# [About this task]
Repeat nothing but the lines below running from the one containing "R3: 470 (VEXT, VREF) -> 100 (VEXT, VREF)" to the one containing "U5 pin OUT: MID3 -> none". Keep both end lines.

# [Data supplied]
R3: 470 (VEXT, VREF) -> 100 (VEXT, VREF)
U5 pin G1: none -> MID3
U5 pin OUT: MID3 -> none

---

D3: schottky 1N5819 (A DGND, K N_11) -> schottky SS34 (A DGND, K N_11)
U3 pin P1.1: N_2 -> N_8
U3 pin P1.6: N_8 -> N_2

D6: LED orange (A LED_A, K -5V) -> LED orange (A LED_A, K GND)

...

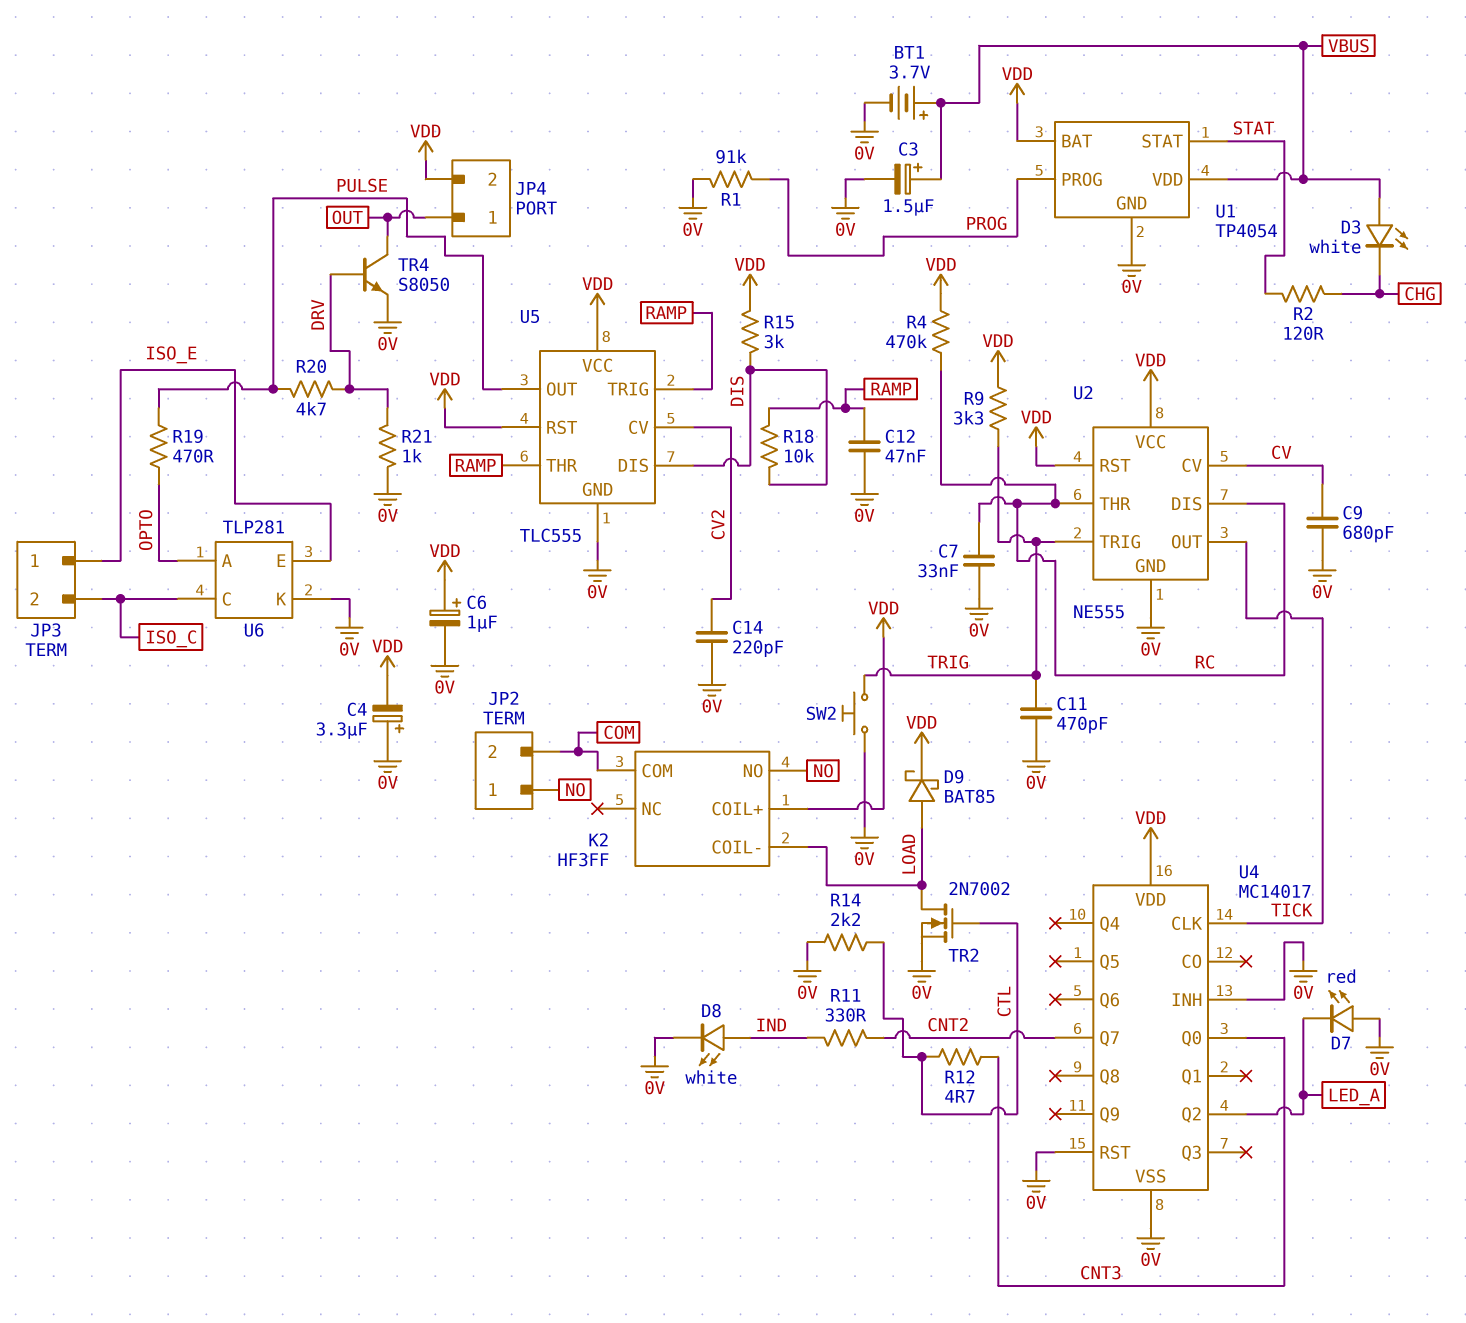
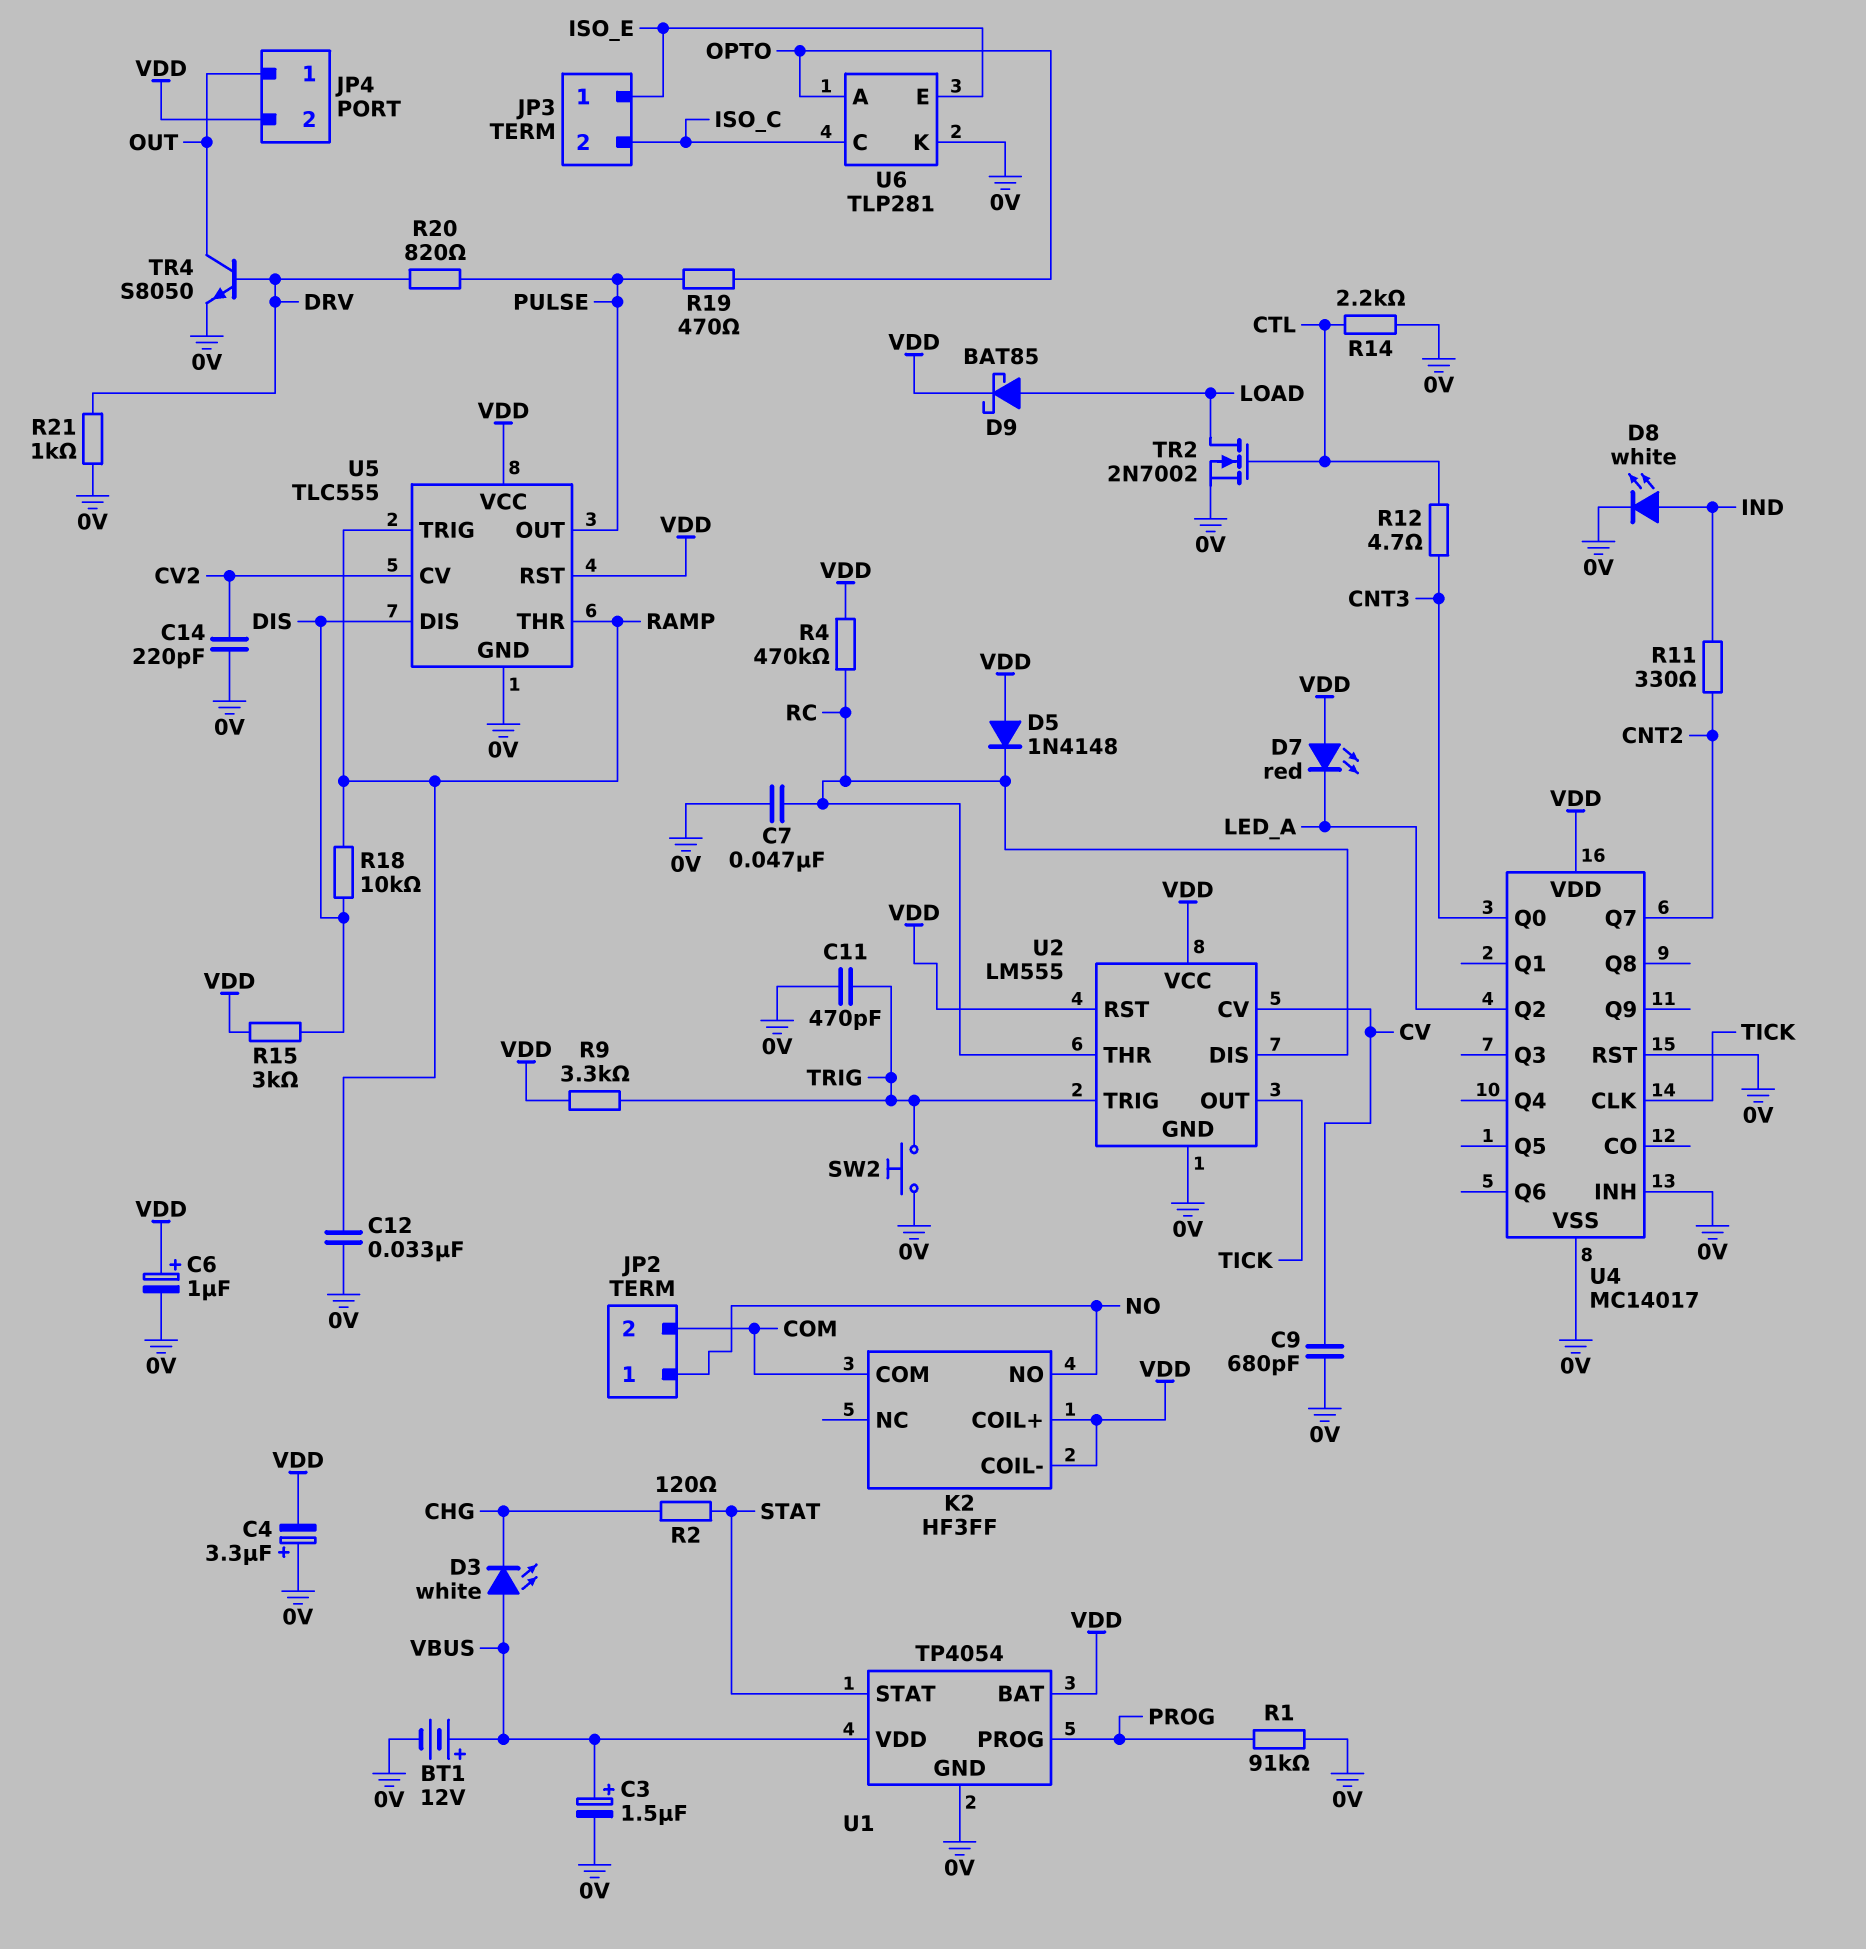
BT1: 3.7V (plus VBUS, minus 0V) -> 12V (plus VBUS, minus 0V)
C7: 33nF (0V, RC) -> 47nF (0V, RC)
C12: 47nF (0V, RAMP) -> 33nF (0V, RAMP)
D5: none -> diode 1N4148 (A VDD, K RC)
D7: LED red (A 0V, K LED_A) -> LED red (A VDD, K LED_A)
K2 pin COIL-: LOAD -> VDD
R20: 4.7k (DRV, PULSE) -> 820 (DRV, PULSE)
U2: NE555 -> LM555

# [Solution to the exercise]
R3: 470 (VEXT, VREF) -> 100 (VEXT, VREF)
U5 pin G1: none -> MID3
U5 pin OUT: MID3 -> none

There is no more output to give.